For every record beneath this instruction, give an exact repetition, omitting images.

(RECORDS SUPPLIED begins)

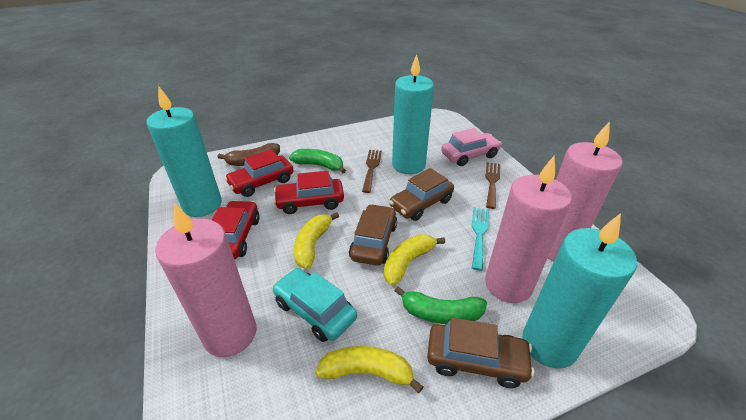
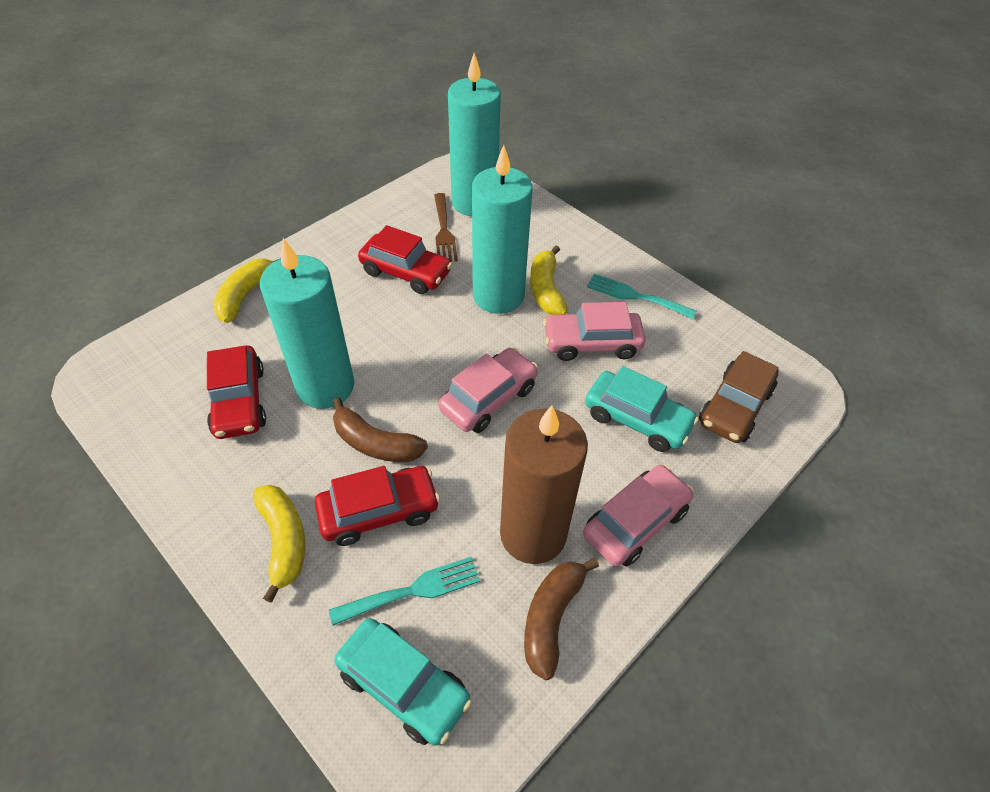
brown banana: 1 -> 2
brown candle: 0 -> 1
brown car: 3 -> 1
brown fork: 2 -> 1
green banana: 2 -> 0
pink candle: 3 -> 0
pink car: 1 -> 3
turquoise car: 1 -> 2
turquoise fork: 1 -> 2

(RECORDS SUPPLIED ends)

> **RESPONSE FOR THIS EXERCISE**:
brown banana: 1 -> 2
brown candle: 0 -> 1
brown car: 3 -> 1
brown fork: 2 -> 1
green banana: 2 -> 0
pink candle: 3 -> 0
pink car: 1 -> 3
turquoise car: 1 -> 2
turquoise fork: 1 -> 2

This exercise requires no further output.